_DATA EXTRACTS_.

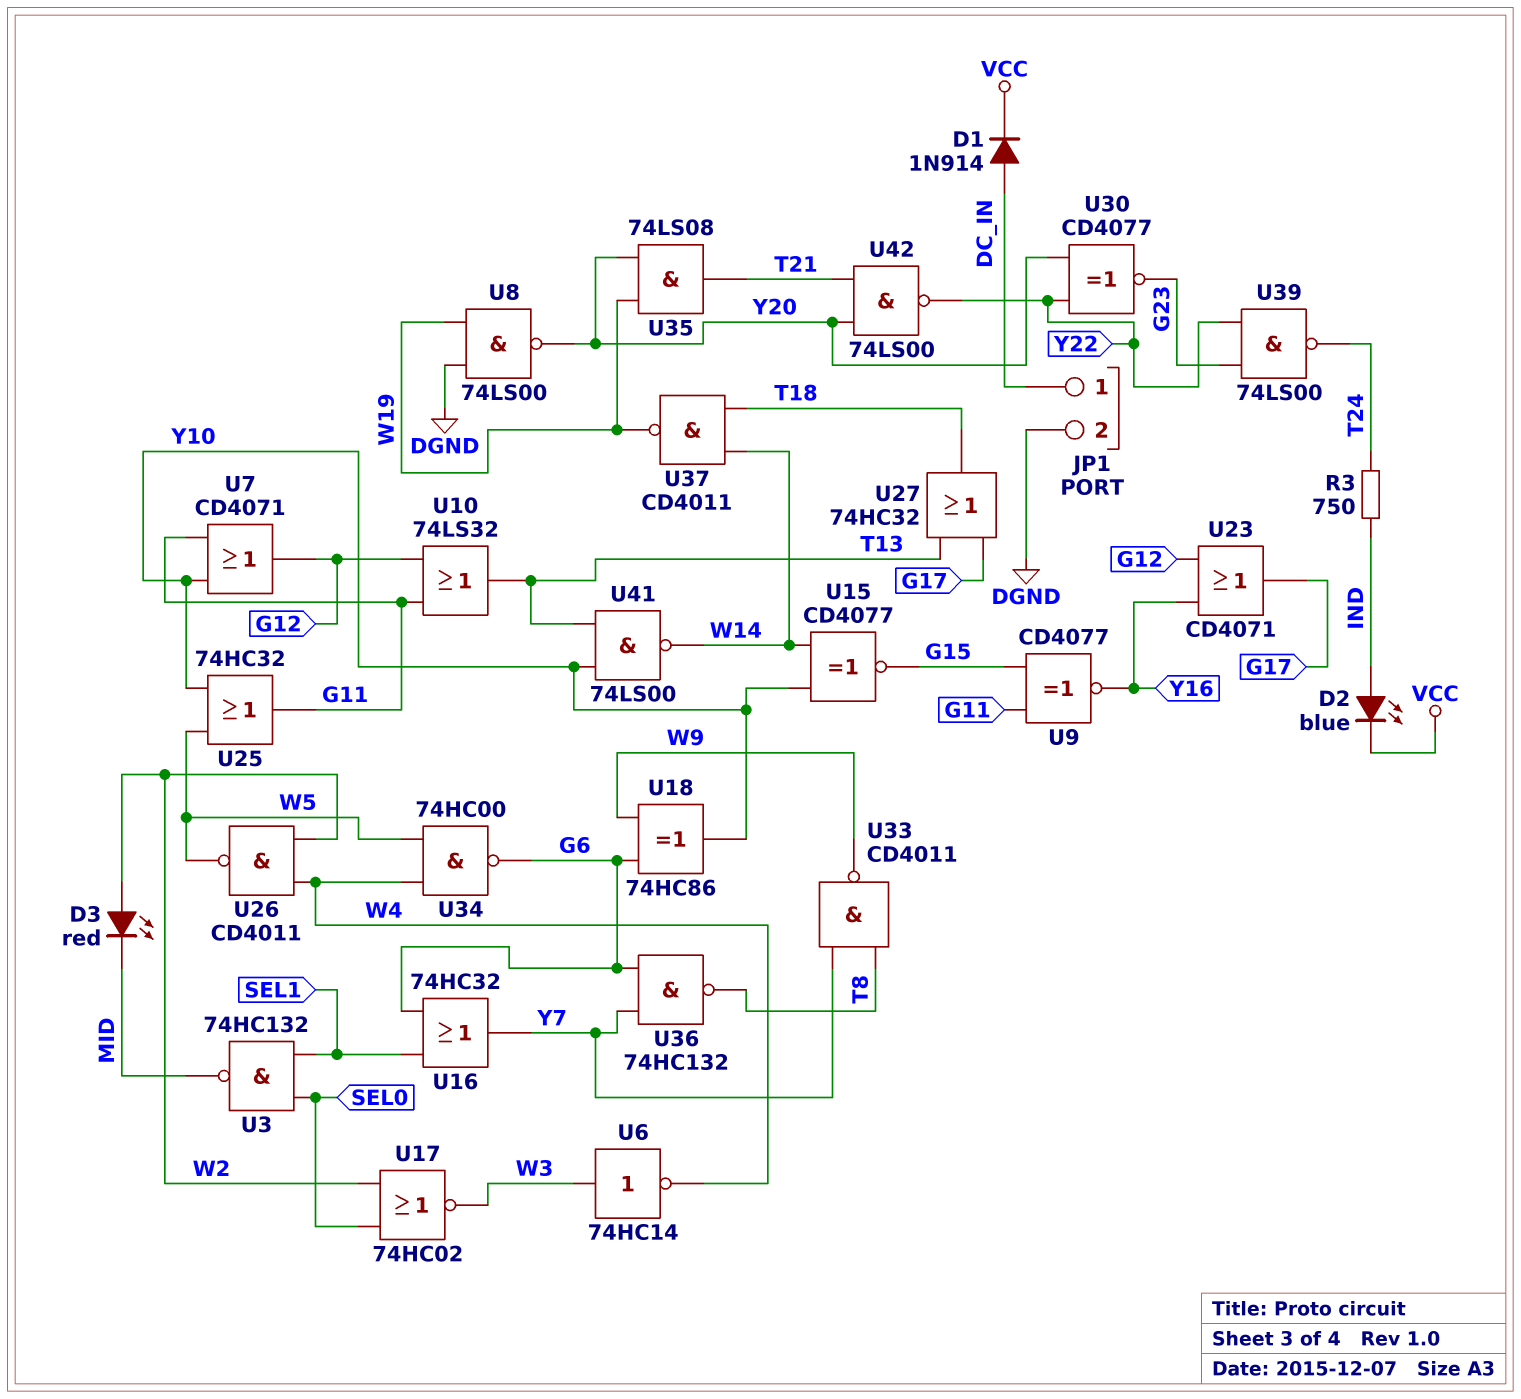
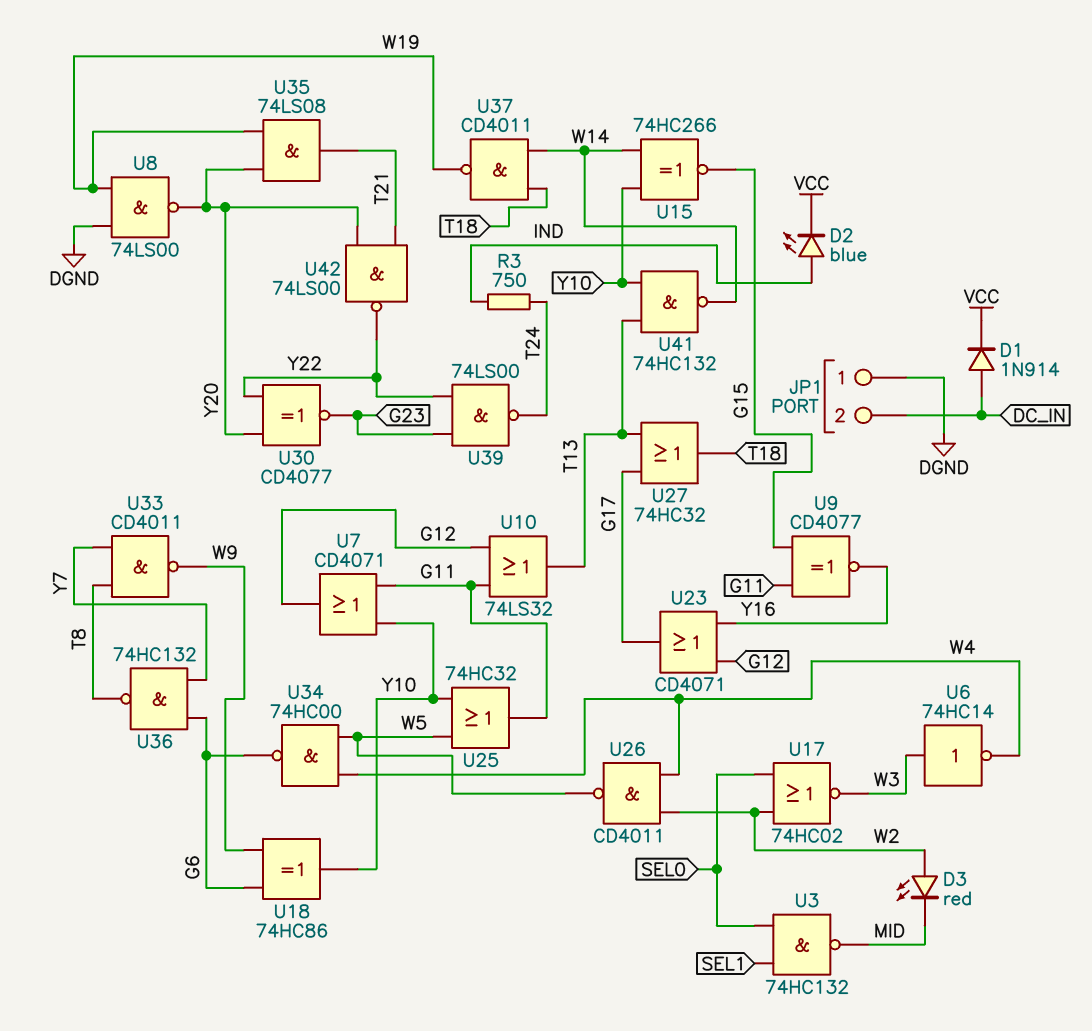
JP1 pin 1: DC_IN -> DGND
JP1 pin 2: DGND -> DC_IN
U15: XNOR CD4077 (in W14, in Y10, out G15) -> XNOR 74HC266 (in W14, in Y10, out G15)
U16: OR 74HC32 (in G6, in SEL1, out Y7) -> none
U41: NAND 74LS00 (in T13, in Y10, out W14) -> NAND 74HC132 (in T13, in Y10, out W14)

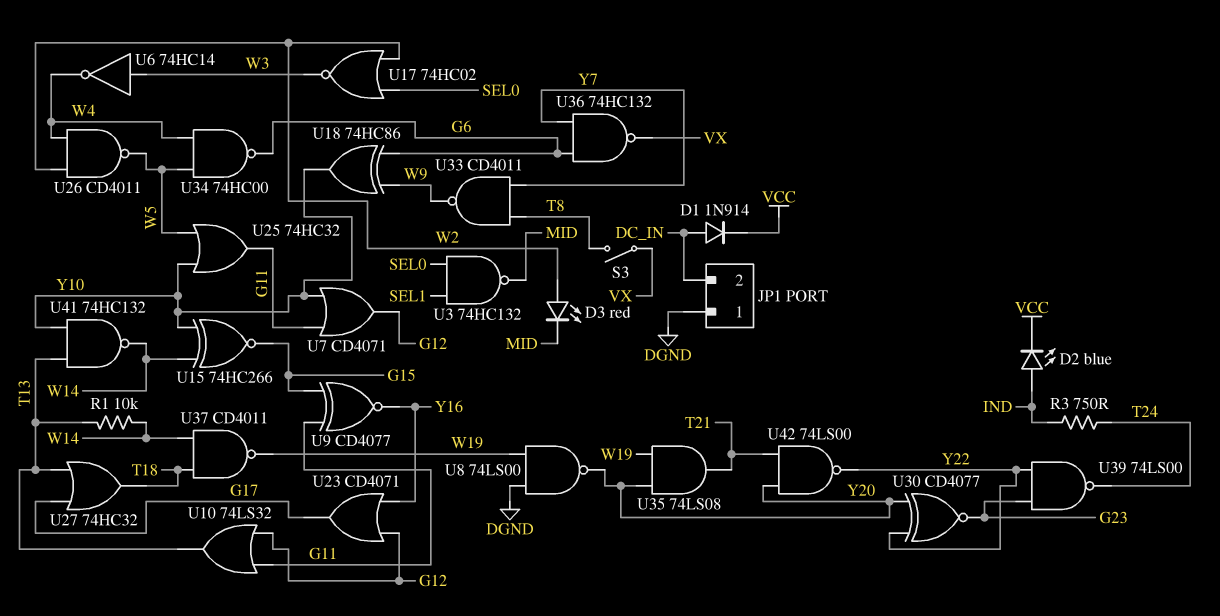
R1: none -> 10k (T13, W14)
S3: none -> switch (T8, VX)
U36: NAND 74HC132 (in G6, in Y7, out T8) -> NAND 74HC132 (in G6, in Y7, out VX)

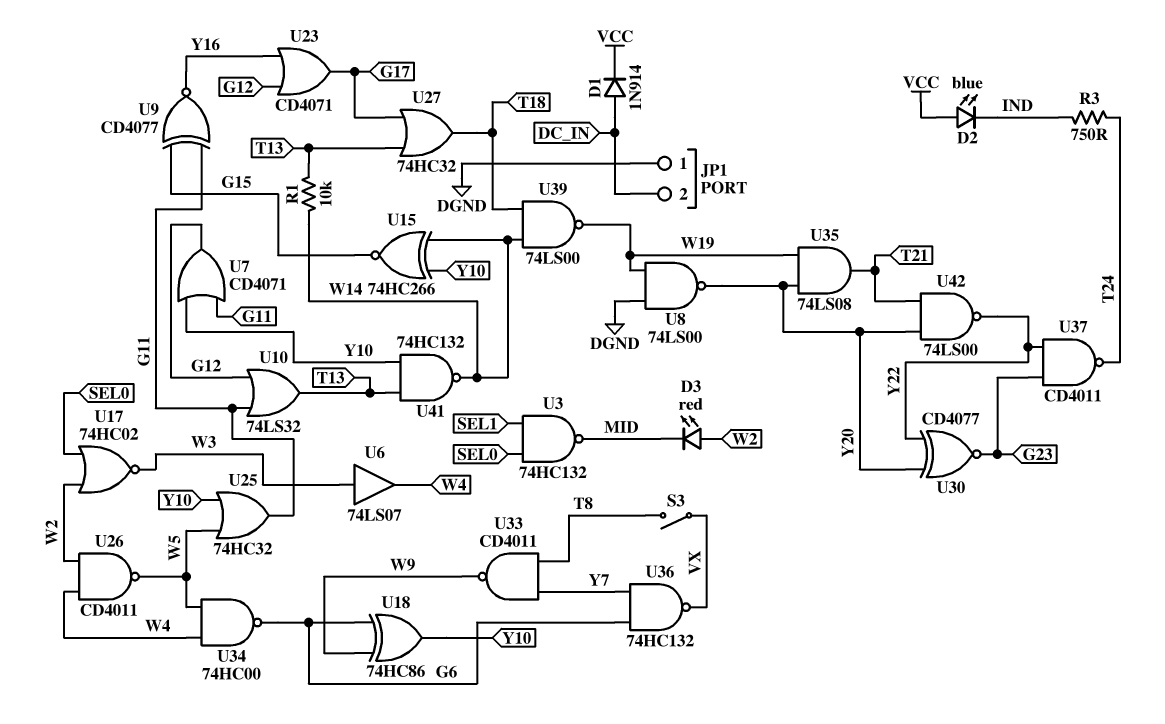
D2: LED blue (A IND, K VCC) -> LED blue (A VCC, K IND)
U6: NOT 74HC14 (in W3, out W4) -> buffer 74LS07 (in W3, out W4)
U37: NAND CD4011 (in T18, in W14, out W19) -> NAND CD4011 (in G23, in Y22, out T24)
U39: NAND 74LS00 (in G23, in Y22, out T24) -> NAND 74LS00 (in T18, in W14, out W19)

_INSTRUCTIONS FOR THE TASK_. In the listing above, find the line containing "U41: NAND 74LS00". Output it and every line after it up to and including the line containing "U6: NOT 74HC14", exactly, but skip the pictures.

_EXERCISE RESPONSE_.
U41: NAND 74LS00 (in T13, in Y10, out W14) -> NAND 74HC132 (in T13, in Y10, out W14)

R1: none -> 10k (T13, W14)
S3: none -> switch (T8, VX)
U36: NAND 74HC132 (in G6, in Y7, out T8) -> NAND 74HC132 (in G6, in Y7, out VX)

D2: LED blue (A IND, K VCC) -> LED blue (A VCC, K IND)
U6: NOT 74HC14 (in W3, out W4) -> buffer 74LS07 (in W3, out W4)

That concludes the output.